WHAT YOU ARE ASKED TO DO »
The expected output is the data below, restated word for word.

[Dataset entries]
::::::::

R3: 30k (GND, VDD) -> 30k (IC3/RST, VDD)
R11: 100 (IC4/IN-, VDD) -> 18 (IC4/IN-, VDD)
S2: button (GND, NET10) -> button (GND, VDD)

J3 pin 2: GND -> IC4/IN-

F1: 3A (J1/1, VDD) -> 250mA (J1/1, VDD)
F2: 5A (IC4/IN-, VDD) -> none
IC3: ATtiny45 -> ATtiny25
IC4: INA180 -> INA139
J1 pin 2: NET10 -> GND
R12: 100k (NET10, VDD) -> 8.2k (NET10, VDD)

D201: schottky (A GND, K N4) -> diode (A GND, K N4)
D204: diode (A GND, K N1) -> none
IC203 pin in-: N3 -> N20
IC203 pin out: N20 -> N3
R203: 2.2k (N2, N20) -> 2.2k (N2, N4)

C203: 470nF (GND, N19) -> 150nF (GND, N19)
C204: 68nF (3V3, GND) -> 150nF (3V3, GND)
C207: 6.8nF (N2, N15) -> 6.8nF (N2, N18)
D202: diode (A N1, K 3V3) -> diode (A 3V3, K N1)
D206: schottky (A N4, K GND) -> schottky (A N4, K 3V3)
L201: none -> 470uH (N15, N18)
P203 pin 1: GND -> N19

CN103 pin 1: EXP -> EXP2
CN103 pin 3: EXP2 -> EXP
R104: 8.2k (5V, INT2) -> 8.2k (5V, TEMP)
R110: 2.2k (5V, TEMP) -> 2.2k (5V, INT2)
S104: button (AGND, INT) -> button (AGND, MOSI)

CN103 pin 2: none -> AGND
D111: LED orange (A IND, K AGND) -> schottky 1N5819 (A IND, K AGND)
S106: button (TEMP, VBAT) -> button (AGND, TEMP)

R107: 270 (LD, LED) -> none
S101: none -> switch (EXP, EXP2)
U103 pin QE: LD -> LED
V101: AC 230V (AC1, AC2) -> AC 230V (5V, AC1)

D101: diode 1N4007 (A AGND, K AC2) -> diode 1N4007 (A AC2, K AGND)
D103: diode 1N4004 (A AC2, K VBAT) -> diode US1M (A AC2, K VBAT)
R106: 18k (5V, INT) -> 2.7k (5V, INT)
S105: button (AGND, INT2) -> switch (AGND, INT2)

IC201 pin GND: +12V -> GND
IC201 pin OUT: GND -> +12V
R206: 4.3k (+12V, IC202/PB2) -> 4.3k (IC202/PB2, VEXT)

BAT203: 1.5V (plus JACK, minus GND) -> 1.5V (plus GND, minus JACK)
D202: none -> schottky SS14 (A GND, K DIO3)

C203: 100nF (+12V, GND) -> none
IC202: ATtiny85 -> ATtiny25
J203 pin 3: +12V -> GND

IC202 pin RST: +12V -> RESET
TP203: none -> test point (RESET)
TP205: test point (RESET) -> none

::::::::

OUTPUT BELOW »
R3: 30k (GND, VDD) -> 30k (IC3/RST, VDD)
R11: 100 (IC4/IN-, VDD) -> 18 (IC4/IN-, VDD)
S2: button (GND, NET10) -> button (GND, VDD)

J3 pin 2: GND -> IC4/IN-

F1: 3A (J1/1, VDD) -> 250mA (J1/1, VDD)
F2: 5A (IC4/IN-, VDD) -> none
IC3: ATtiny45 -> ATtiny25
IC4: INA180 -> INA139
J1 pin 2: NET10 -> GND
R12: 100k (NET10, VDD) -> 8.2k (NET10, VDD)

D201: schottky (A GND, K N4) -> diode (A GND, K N4)
D204: diode (A GND, K N1) -> none
IC203 pin in-: N3 -> N20
IC203 pin out: N20 -> N3
R203: 2.2k (N2, N20) -> 2.2k (N2, N4)

C203: 470nF (GND, N19) -> 150nF (GND, N19)
C204: 68nF (3V3, GND) -> 150nF (3V3, GND)
C207: 6.8nF (N2, N15) -> 6.8nF (N2, N18)
D202: diode (A N1, K 3V3) -> diode (A 3V3, K N1)
D206: schottky (A N4, K GND) -> schottky (A N4, K 3V3)
L201: none -> 470uH (N15, N18)
P203 pin 1: GND -> N19

CN103 pin 1: EXP -> EXP2
CN103 pin 3: EXP2 -> EXP
R104: 8.2k (5V, INT2) -> 8.2k (5V, TEMP)
R110: 2.2k (5V, TEMP) -> 2.2k (5V, INT2)
S104: button (AGND, INT) -> button (AGND, MOSI)

CN103 pin 2: none -> AGND
D111: LED orange (A IND, K AGND) -> schottky 1N5819 (A IND, K AGND)
S106: button (TEMP, VBAT) -> button (AGND, TEMP)

R107: 270 (LD, LED) -> none
S101: none -> switch (EXP, EXP2)
U103 pin QE: LD -> LED
V101: AC 230V (AC1, AC2) -> AC 230V (5V, AC1)

D101: diode 1N4007 (A AGND, K AC2) -> diode 1N4007 (A AC2, K AGND)
D103: diode 1N4004 (A AC2, K VBAT) -> diode US1M (A AC2, K VBAT)
R106: 18k (5V, INT) -> 2.7k (5V, INT)
S105: button (AGND, INT2) -> switch (AGND, INT2)

IC201 pin GND: +12V -> GND
IC201 pin OUT: GND -> +12V
R206: 4.3k (+12V, IC202/PB2) -> 4.3k (IC202/PB2, VEXT)

BAT203: 1.5V (plus JACK, minus GND) -> 1.5V (plus GND, minus JACK)
D202: none -> schottky SS14 (A GND, K DIO3)

C203: 100nF (+12V, GND) -> none
IC202: ATtiny85 -> ATtiny25
J203 pin 3: +12V -> GND

IC202 pin RST: +12V -> RESET
TP203: none -> test point (RESET)
TP205: test point (RESET) -> none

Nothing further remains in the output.